(Extracted records)

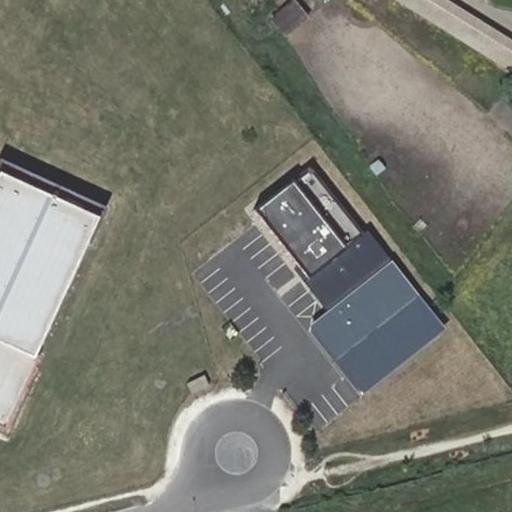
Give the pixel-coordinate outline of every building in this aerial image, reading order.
[(511,48),(432,0),(402,0),(511,66),(511,48)] [(297,2),(277,18),(290,34),(310,17),(297,2)] [(115,205),(9,156),(0,176),(0,417),(13,423),(46,350),(42,348),(94,235),(100,238),(115,205)] [(250,213),(333,321),(392,276),(309,168),(250,213)] [(369,396),(447,334),(417,297),(411,301),(392,276),(333,321),(320,332),(333,348),(342,342),(357,360),(347,368),(369,396)]
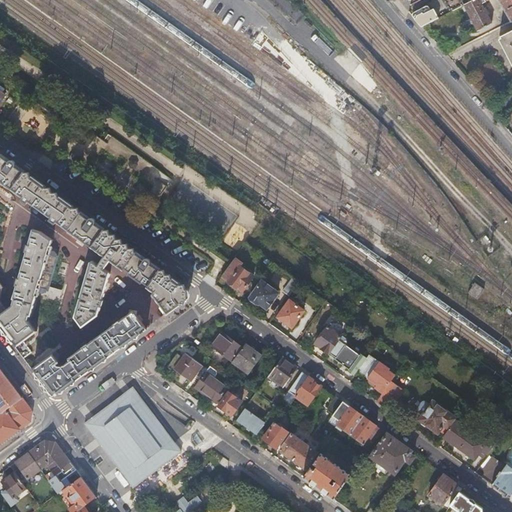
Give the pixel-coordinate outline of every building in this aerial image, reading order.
[(447,0),(452,10),(464,4),(467,3),(466,1),(463,2),(462,0),(447,0)] [(472,0),(467,3),(464,4),(471,17),(473,22),(477,30),(491,23),(481,4),(486,1),(485,0),(472,0)] [(511,0),(498,0),(510,22),(511,20),(511,0)] [(412,14),(412,16),(422,27),(438,18),(434,9),(431,11),(429,7),(427,6),(426,6),(413,13),(412,14)] [(511,30),(500,37),(511,58),(511,30)] [(76,162),(80,157),(72,151),(68,157),(76,162)] [(187,288),(0,152),(0,180),(23,197),(21,199),(22,200),(21,201),(25,204),(26,202),(27,203),(29,201),(50,217),(49,219),(50,220),(48,222),(52,224),(54,223),(56,221),(104,256),(98,263),(93,259),(90,260),(74,316),(82,327),(99,314),(101,306),(102,306),(102,305),(104,306),(105,301),(103,300),(103,299),(110,272),(104,267),(110,260),(123,270),(124,268),(129,272),(128,273),(141,282),(142,281),(147,285),(146,286),(153,291),(150,295),(152,297),(154,296),(167,313),(187,298),(187,288)] [(137,164),(134,159),(130,159),(127,163),(129,167),(134,168),(137,164)] [(0,325),(16,347),(37,330),(28,318),(29,314),(31,315),(39,287),(46,288),(45,292),(47,293),(47,295),(49,295),(48,296),(54,298),(54,297),(56,297),(57,296),(60,297),(62,289),(49,285),(57,255),(48,252),(52,239),(41,230),(33,228),(28,243),(27,243),(27,245),(24,244),(23,249),(25,249),(25,251),(26,251),(19,277),(18,277),(18,278),(15,277),(14,282),(16,282),(16,284),(17,284),(13,297),(15,298),(13,304),(11,305),(10,304),(7,306),(1,298),(3,291),(5,291),(7,287),(4,286),(0,280),(0,325)] [(232,261),(221,275),(229,280),(228,281),(241,291),(253,276),(232,261)] [(282,291),(288,295),(297,283),(291,278),(282,291)] [(266,308),(277,292),(261,280),(249,297),(257,303),(258,303),(266,308)] [(483,290),(475,283),(468,293),(477,299),(483,290)] [(276,317),(291,327),(303,310),(289,300),(276,317)] [(54,352),(32,369),(50,393),(58,394),(88,371),(105,359),(147,328),(136,314),(137,310),(130,309),(129,313),(120,319),(119,318),(118,319),(117,317),(113,320),(114,322),(114,323),(89,342),(88,341),(87,342),(86,340),(82,343),(83,345),(82,346),(83,347),(69,357),(70,358),(69,359),(70,360),(63,365),(59,364),(58,363),(60,361),(54,352)] [(327,352),(328,353),(340,336),(348,325),(344,322),(343,324),(338,321),(332,329),(327,326),(314,343),(321,348),(322,350),(323,351),(325,352),(326,353),(327,352)] [(330,321),(327,326),(332,329),(338,321),(330,321)] [(212,346),(233,360),(242,347),(222,332),(212,346)] [(334,358),(354,373),(356,370),(365,358),(345,344),(347,341),(340,336),(328,353),(335,357),(334,358)] [(233,360),(232,362),(248,374),(262,355),(245,343),(242,347),(233,360)] [(174,369),(190,381),(202,365),(186,353),(174,369)] [(373,387),(381,392),(390,380),(394,375),(387,370),(388,368),(368,354),(365,358),(356,370),(368,379),(375,384),(373,387)] [(283,385),(297,367),(281,356),(268,375),(283,385)] [(0,442),(30,420),(31,415),(32,410),(22,398),(0,367),(0,403),(5,410),(0,413),(0,442)] [(217,405),(229,388),(205,371),(196,385),(205,392),(203,395),(217,405)] [(288,391),(308,405),(322,386),(302,371),(288,391)] [(402,389),(390,380),(381,392),(375,400),(387,409),(402,389)] [(180,451),(133,387),(85,423),(133,487),(180,451)] [(271,401),(277,406),(285,394),(279,390),(271,401)] [(218,406),(231,415),(241,401),(228,392),(218,406)] [(329,410),(333,413),(334,412),(342,401),(338,397),(329,410)] [(342,401),(334,412),(339,416),(348,405),(342,401)] [(454,420),(455,418),(450,415),(450,414),(432,401),(430,405),(425,402),(424,401),(422,401),(420,402),(417,407),(417,409),(417,410),(417,412),(422,415),(419,420),(420,421),(420,424),(424,426),(427,425),(437,433),(439,430),(444,433),(454,420)] [(342,428),(350,433),(350,434),(363,416),(350,406),(335,426),(341,430),(342,428)] [(257,434),(265,423),(245,408),(236,419),(257,434)] [(363,416),(350,434),(357,439),(356,441),(369,450),(383,430),(363,416)] [(489,451),(492,448),(471,432),(454,420),(444,433),(443,435),(474,458),(479,452),(485,457),(489,451)] [(277,449),(289,432),(274,422),(262,438),(277,449)] [(369,450),(367,452),(371,455),(387,433),(383,430),(369,450)] [(409,453),(411,450),(387,433),(371,455),(377,460),(388,468),(395,473),(405,459),(409,462),(413,456),(409,453)] [(279,450),(292,459),(304,443),(291,434),(279,450)] [(45,440),(29,452),(41,468),(43,467),(49,462),(54,469),(59,465),(61,468),(64,473),(59,477),(62,481),(76,470),(55,441),(45,440)] [(304,443),(292,459),(304,468),(316,452),(304,443)] [(506,463),(489,451),(485,457),(474,472),(491,484),(506,463)] [(16,462),(28,478),(41,469),(40,469),(41,468),(29,452),(22,457),(16,462)] [(317,465),(314,469),(310,467),(303,477),(333,499),(351,474),(320,452),(313,463),(317,465)] [(385,473),(388,468),(377,460),(374,465),(385,473)] [(15,472),(23,482),(28,478),(16,462),(10,466),(15,472)] [(491,484),(511,498),(511,468),(506,463),(491,484)] [(43,467),(41,468),(40,469),(41,469),(49,480),(52,478),(43,467)] [(26,487),(23,482),(15,472),(2,482),(14,497),(26,487)] [(52,478),(49,480),(58,493),(63,489),(66,487),(62,481),(59,477),(57,474),(52,478)] [(449,507),(450,505),(460,492),(463,488),(443,474),(428,495),(442,505),(443,503),(449,507)] [(66,487),(63,489),(74,505),(70,508),(72,511),(73,511),(86,503),(96,496),(81,476),(66,487)] [(482,511),(482,508),(460,492),(450,505),(459,511),(482,511)] [(198,495),(188,503),(191,506),(197,501),(199,504),(202,501),(199,497),(198,495)] [(191,506),(188,503),(183,496),(176,503),(180,508),(183,511),(196,511),(194,508),(199,504),(197,501),(191,506)] [(42,498),(37,502),(40,506),(46,502),(42,498)] [(73,511),(88,511),(89,511),(92,510),(86,503),(73,511)]
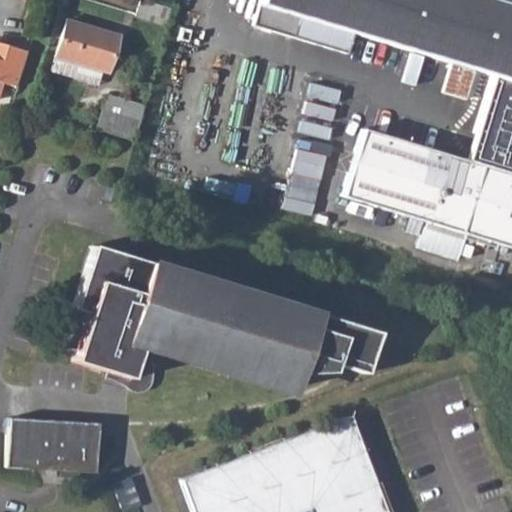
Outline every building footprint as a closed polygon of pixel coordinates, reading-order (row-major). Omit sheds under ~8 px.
[(511,5),(493,0),(263,0),(255,27),(349,54),(355,34),(492,76),(475,131),(511,144),(511,5)] [(131,26),(162,36),(167,19),(136,9),(131,26)] [(116,37),(68,20),(57,57),(101,71),(105,72),(116,37)] [(0,87),(13,91),(24,53),(0,45),(0,87)] [(101,71),(57,57),(52,71),(96,86),(101,71)] [(108,98),(103,112),(140,124),(145,109),(108,98)] [(97,132),(133,146),(140,124),(103,112),(97,132)] [(343,198),(511,248),(511,144),(475,131),(465,162),(363,132),(343,198)] [(88,311),(73,360),(118,373),(130,376),(138,349),(293,395),(300,372),(332,372),(334,366),(335,362),(365,371),(377,332),(318,313),(319,310),(147,257),(146,260),(119,252),(92,244),(74,307),(88,311)] [(379,511),(339,409),(170,477),(184,511),(379,511)] [(62,471),(95,473),(97,423),(6,418),(3,468),(62,471)]
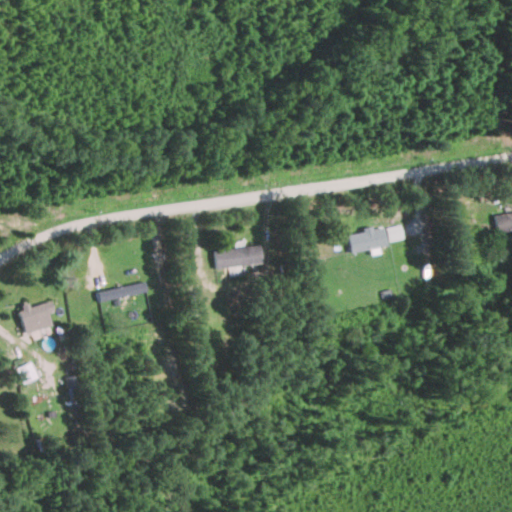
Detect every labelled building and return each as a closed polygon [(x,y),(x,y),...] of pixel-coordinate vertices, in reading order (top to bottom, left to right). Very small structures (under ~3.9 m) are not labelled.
[(494,230),(511,228),(511,210),(492,212),(494,230)] [(345,233),(348,251),(384,245),(381,224),(361,228),(361,230),(345,233)] [(384,226),(387,240),(401,238),(399,224),(384,226)] [(211,248),(213,267),(232,265),(233,273),(242,272),(241,264),(259,262),(257,243),(241,245),(211,248)] [(97,300),(145,290),(142,280),(94,290),(97,300)] [(15,308),(23,332),(50,324),(45,309),(51,307),(48,298),(15,308)] [(14,366),(20,383),(36,377),(30,360),(14,366)]
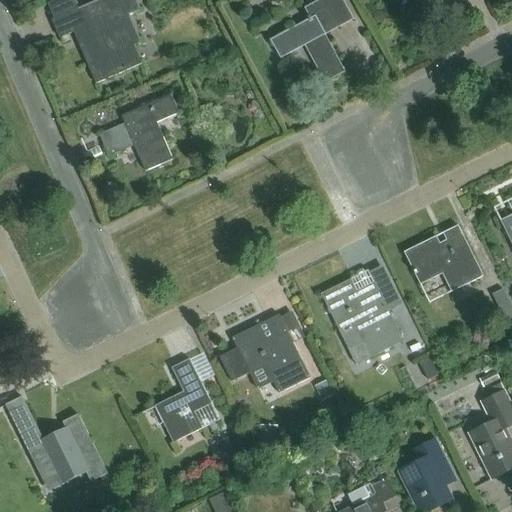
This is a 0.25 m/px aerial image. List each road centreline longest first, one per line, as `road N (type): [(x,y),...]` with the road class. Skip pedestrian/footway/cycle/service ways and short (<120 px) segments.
road 1 (unclassified): [(152,350),(0,15)]
road 2 (unclassified): [(152,350),(399,225)]
road 3 (unclassified): [(511,52),(394,118),(379,145),(399,225)]
road 4 (unclassified): [(0,240),(62,361),(91,373),(152,350)]
road 5 (unclassified): [(399,225),(511,169)]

▸ AIM
Copy out, character for character, every line from the one containing "This is a 0.25" through the end of the records.

▸ EXERCISE OUTPUT
This is a 0.25 m/px aerial image. List each road centreline longest first, one per line, as `road N (type): [(x,y),...]` with the road class. Skip pedestrian/footway/cycle/service ways and short (<120 px) segments.
road 1 (unclassified): [(152,350),(0,15)]
road 2 (unclassified): [(152,350),(399,225)]
road 3 (unclassified): [(511,52),(394,118),(379,145),(399,225)]
road 4 (unclassified): [(0,240),(62,361),(91,373),(152,350)]
road 5 (unclassified): [(399,225),(511,169)]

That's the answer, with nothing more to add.